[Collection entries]
################

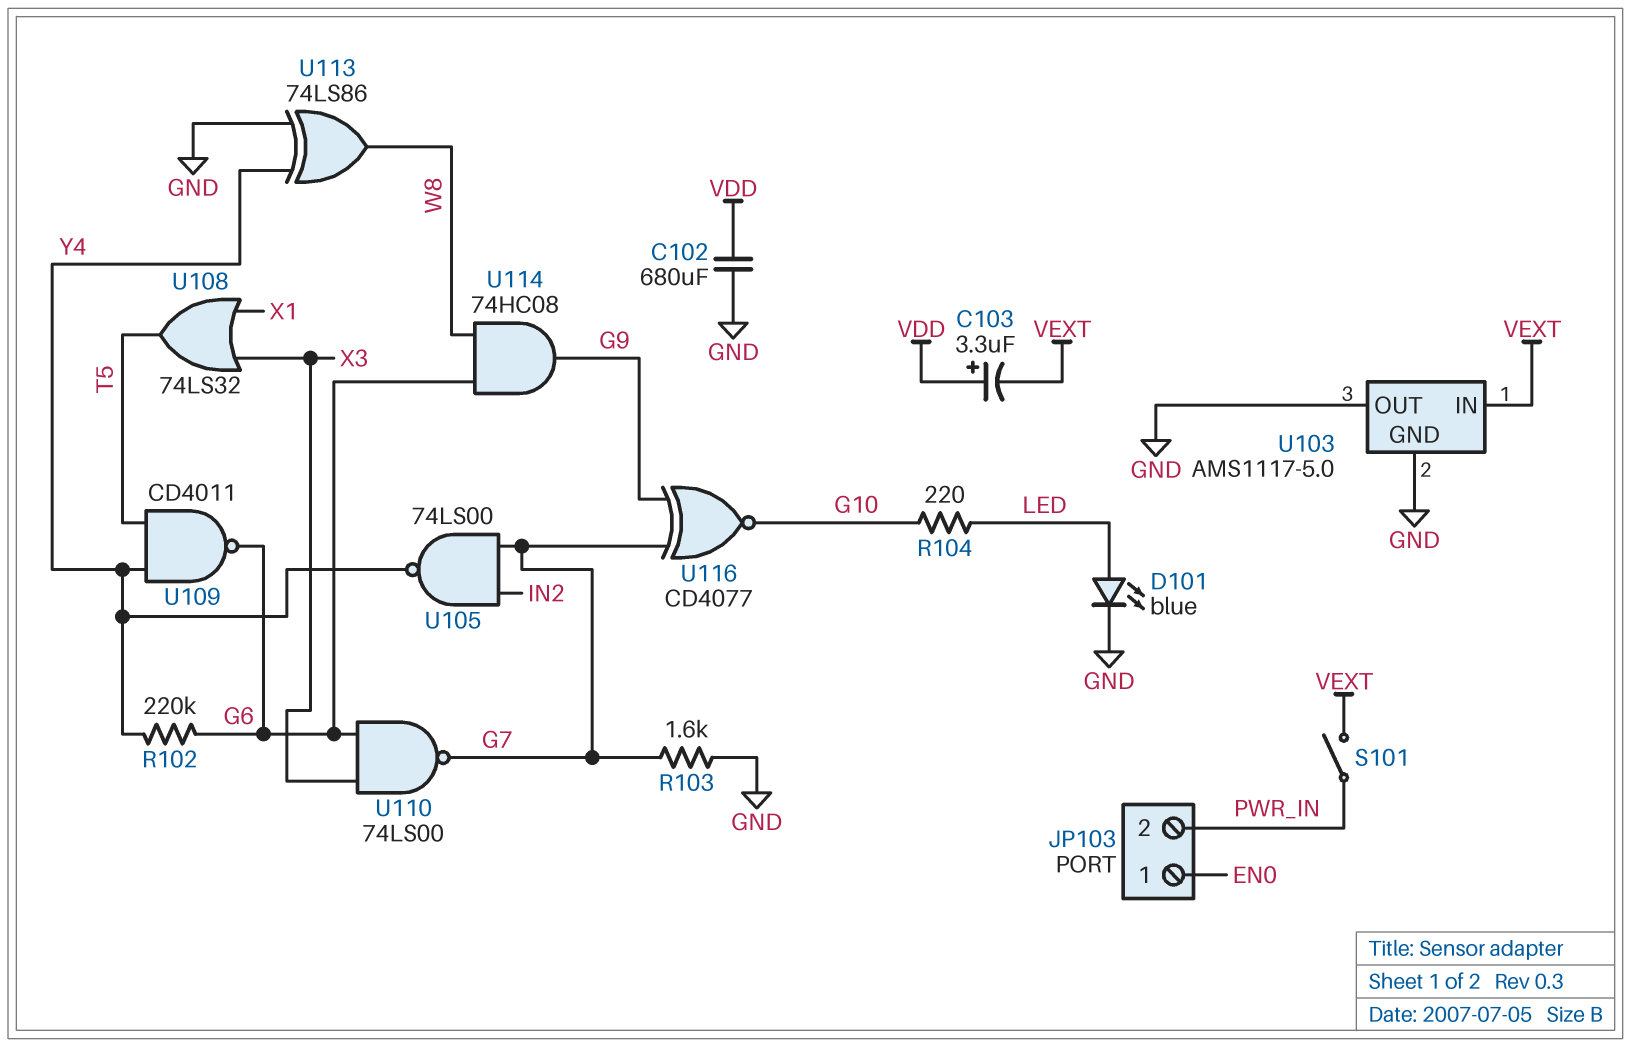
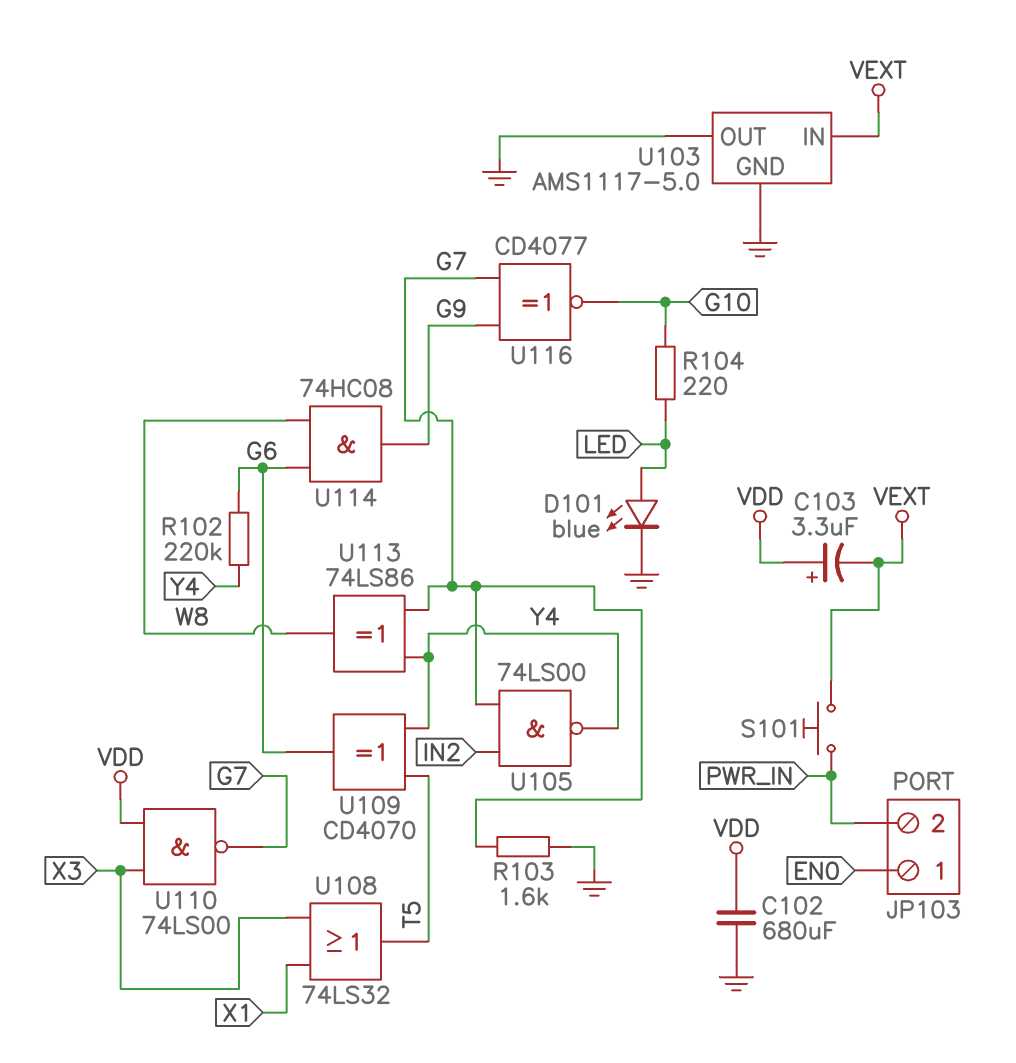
S101: switch (PWR_IN, VEXT) -> button (PWR_IN, VEXT)
U109: NAND CD4011 (in T5, in Y4, out G6) -> XOR CD4070 (in T5, in Y4, out G6)
U110: NAND 74LS00 (in G6, in X3, out G7) -> NAND 74LS00 (in VDD, in X3, out G7)
U113: XOR 74LS86 (in GND, in Y4, out W8) -> XOR 74LS86 (in G7, in Y4, out W8)

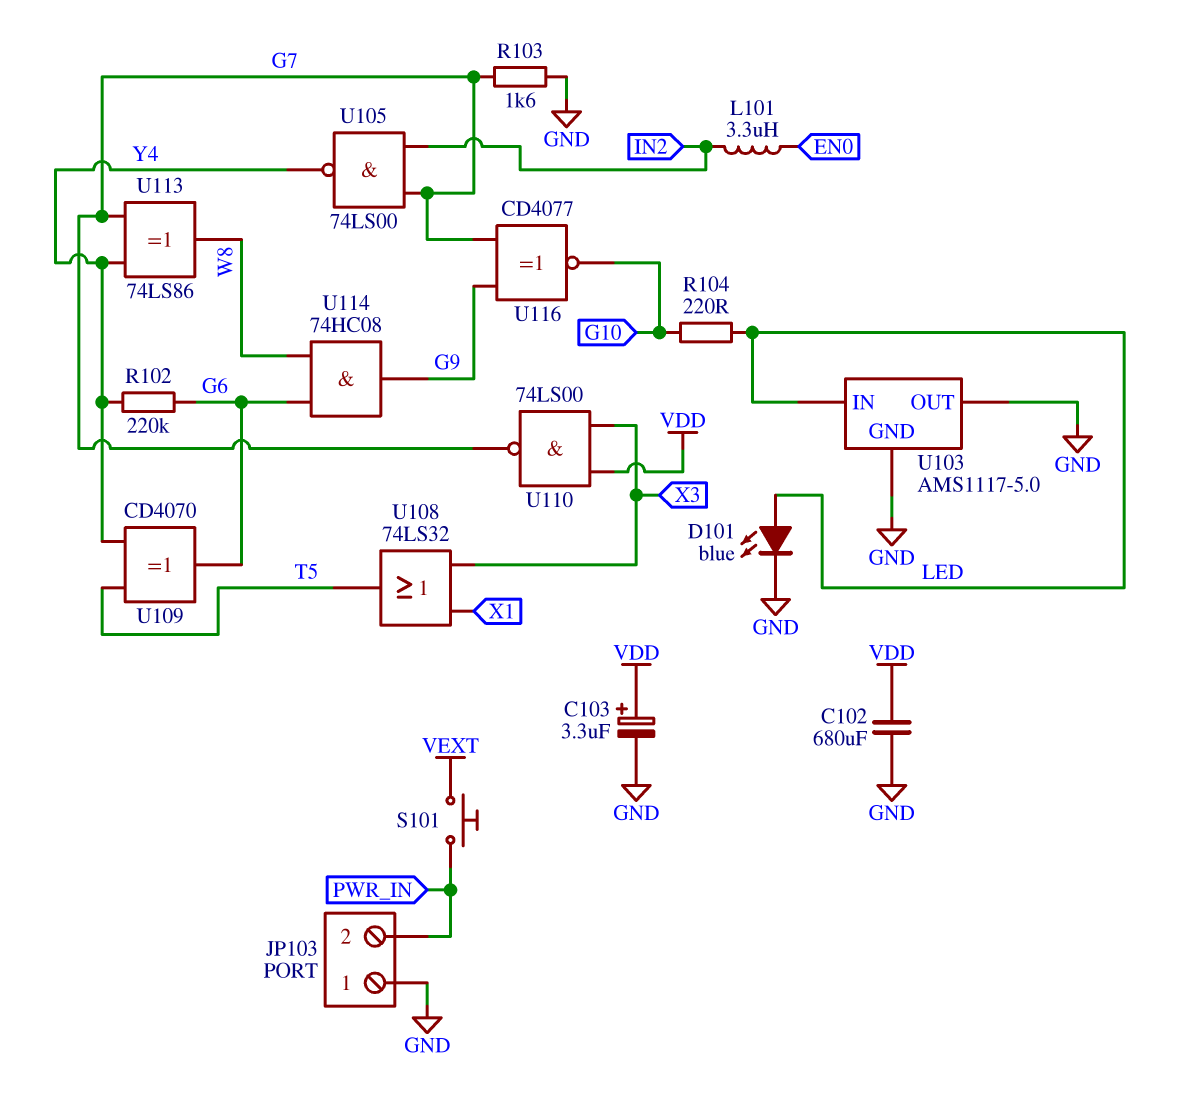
C103: 3.3uF (plus VDD, minus VEXT) -> 3.3uF (plus VDD, minus GND)
JP103 pin 1: EN0 -> GND
L101: none -> 3.3uH (EN0, IN2)
U103 pin IN: VEXT -> LED

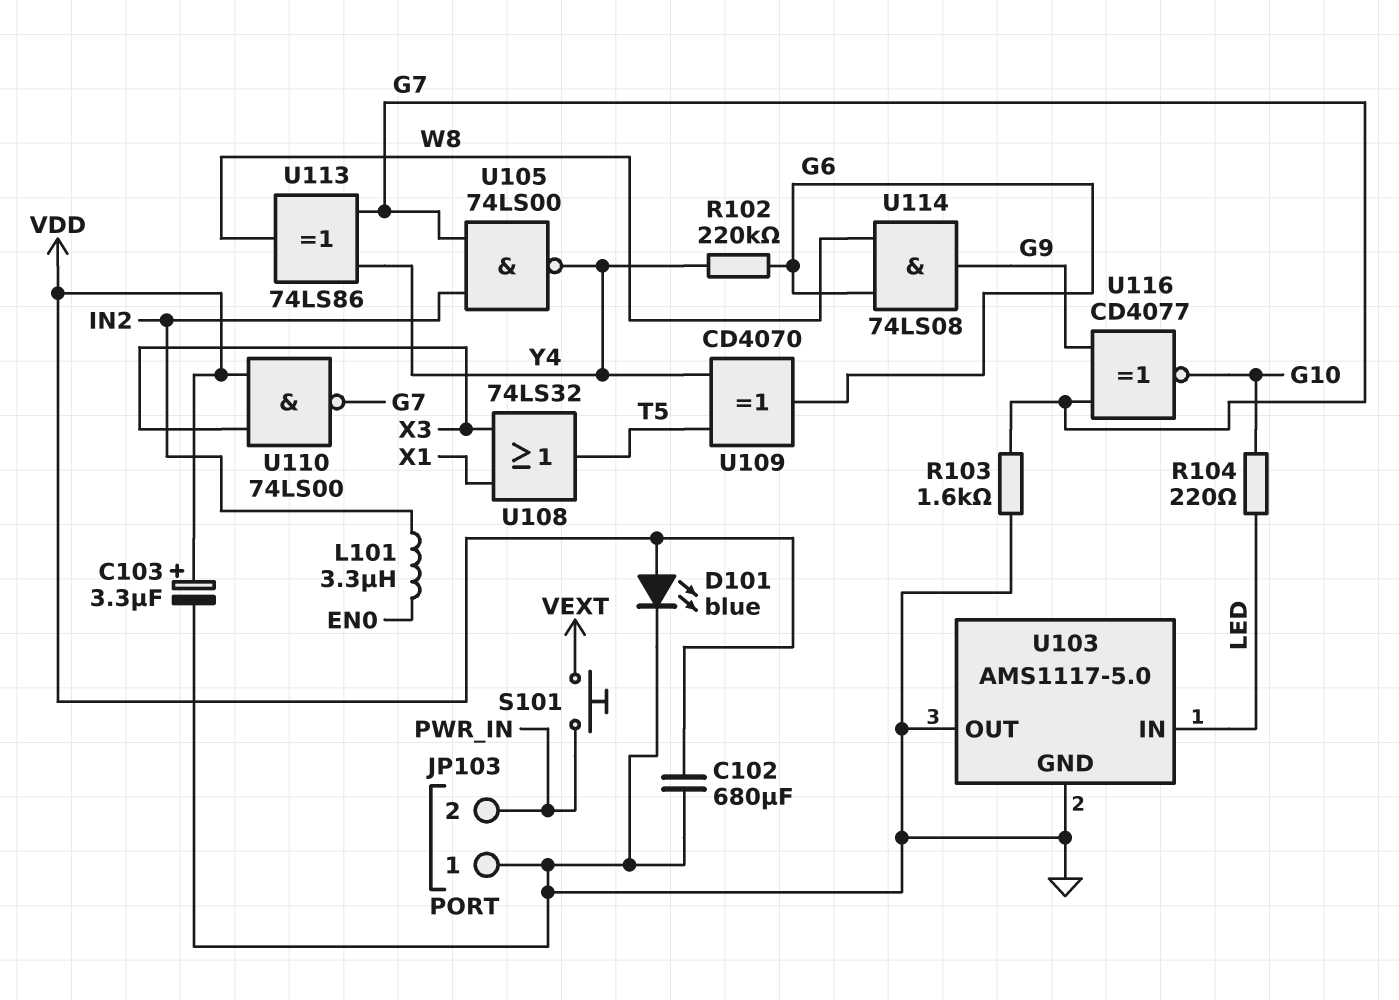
D101: LED blue (A LED, K GND) -> LED blue (A VDD, K GND)
U114: AND 74HC08 (in G6, in W8, out G9) -> AND 74LS08 (in G6, in W8, out G9)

################

= Work item =
Copy the entries above exactly from the line with "L101: none -> 3.3uH (EN0, IN2)" down to their last line, both ends included. Do not copy any pictures.

= Reply to the exercise =
L101: none -> 3.3uH (EN0, IN2)
U103 pin IN: VEXT -> LED

D101: LED blue (A LED, K GND) -> LED blue (A VDD, K GND)
U114: AND 74HC08 (in G6, in W8, out G9) -> AND 74LS08 (in G6, in W8, out G9)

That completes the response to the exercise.